* [About this exercise] Give back the records below verbatim, please, but without a single image.

* [Material provided]
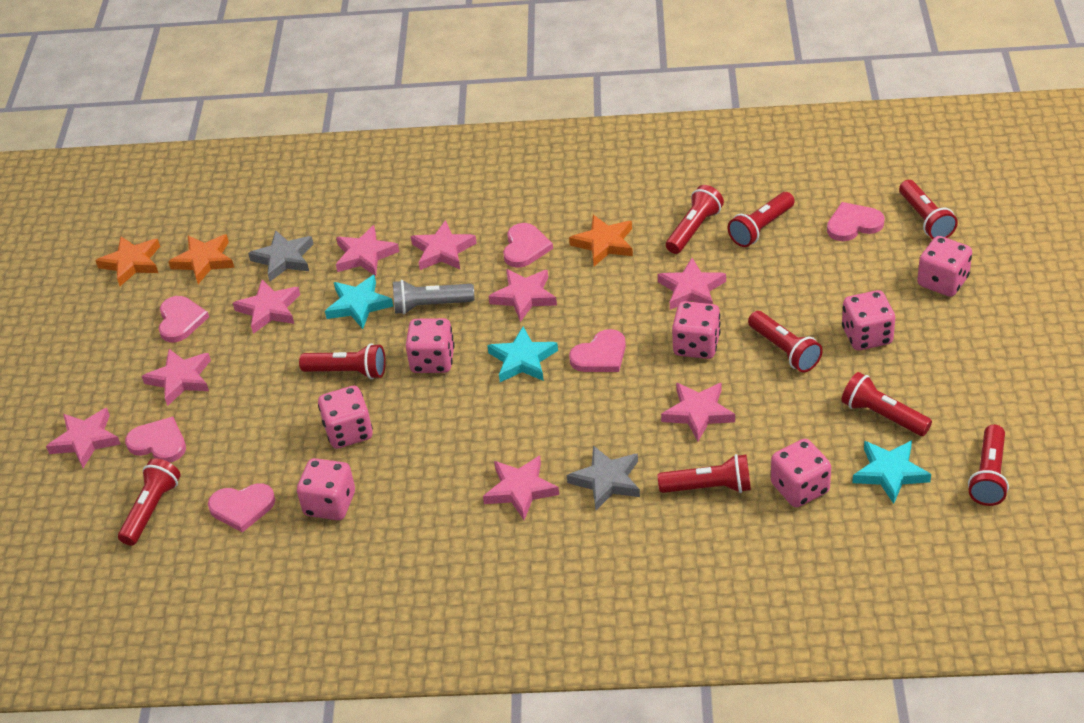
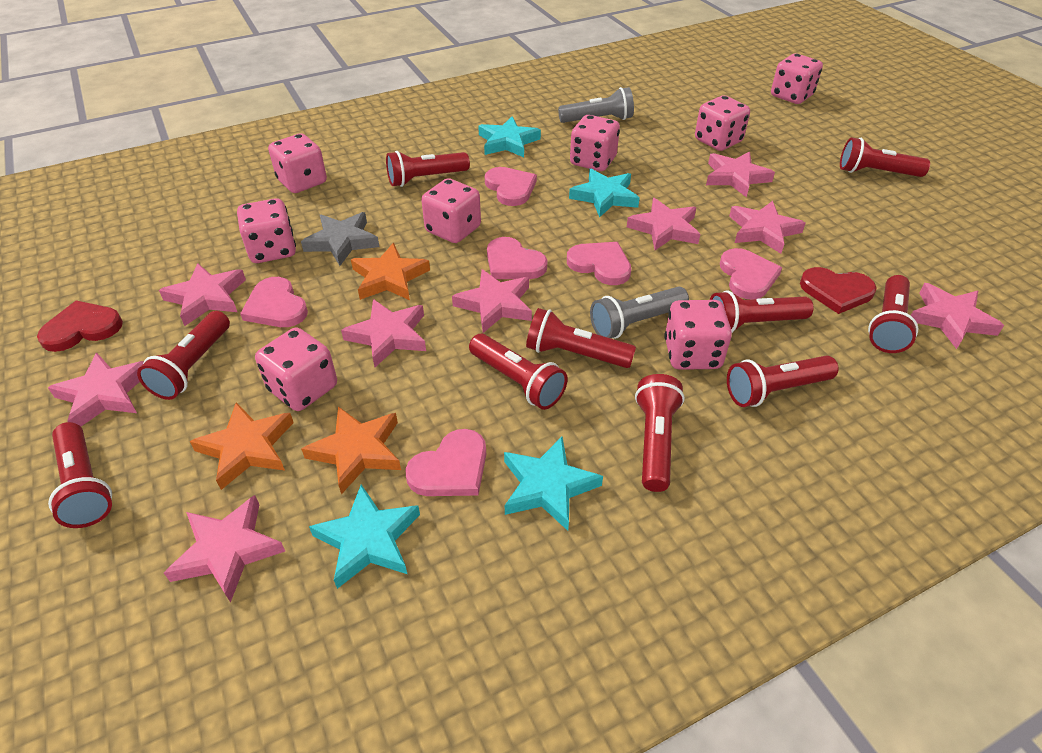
grey flashlight: [393,280,475,314] = 1 -> [558,87,634,123] [590,287,689,339] = 2
grey star: [248,230,313,281] [567,445,640,510] = 2 -> [301,212,379,266] = 1
pink dice: [297,458,355,520] [318,386,373,449] [406,318,455,373] [672,301,721,359] [771,439,831,508] [842,290,895,350] [917,236,972,297] = 7 -> [237,198,296,263] [255,328,337,411] [268,133,327,193] [421,178,481,243] [570,115,620,171] [664,300,732,370] [695,95,750,151] [771,54,823,104] = 8
red flashlight: [118,458,181,546] [299,343,386,379] [658,454,751,493] [666,185,724,254] [728,192,795,247] [748,311,823,372] [841,372,932,436] [899,180,958,239] [968,425,1009,506] = 9 -> [48,422,112,528] [137,311,230,400] [386,151,470,187] [469,334,568,410] [526,308,636,368] [635,374,685,492] [710,290,814,333] [727,356,839,407] [840,137,930,177] [868,275,918,353] = 10
red heart: none = 0 -> [37,300,123,352] [800,267,877,314] = 2
turquoise star: [325,275,393,329] [487,327,558,382] [852,440,931,504] = 3 -> [309,484,420,589] [478,117,541,157] [504,437,603,531] [569,169,640,218] = 4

* [Finished task]
grey flashlight: [393,280,475,314] = 1 -> [558,87,634,123] [590,287,689,339] = 2
grey star: [248,230,313,281] [567,445,640,510] = 2 -> [301,212,379,266] = 1
pink dice: [297,458,355,520] [318,386,373,449] [406,318,455,373] [672,301,721,359] [771,439,831,508] [842,290,895,350] [917,236,972,297] = 7 -> [237,198,296,263] [255,328,337,411] [268,133,327,193] [421,178,481,243] [570,115,620,171] [664,300,732,370] [695,95,750,151] [771,54,823,104] = 8
red flashlight: [118,458,181,546] [299,343,386,379] [658,454,751,493] [666,185,724,254] [728,192,795,247] [748,311,823,372] [841,372,932,436] [899,180,958,239] [968,425,1009,506] = 9 -> [48,422,112,528] [137,311,230,400] [386,151,470,187] [469,334,568,410] [526,308,636,368] [635,374,685,492] [710,290,814,333] [727,356,839,407] [840,137,930,177] [868,275,918,353] = 10
red heart: none = 0 -> [37,300,123,352] [800,267,877,314] = 2
turquoise star: [325,275,393,329] [487,327,558,382] [852,440,931,504] = 3 -> [309,484,420,589] [478,117,541,157] [504,437,603,531] [569,169,640,218] = 4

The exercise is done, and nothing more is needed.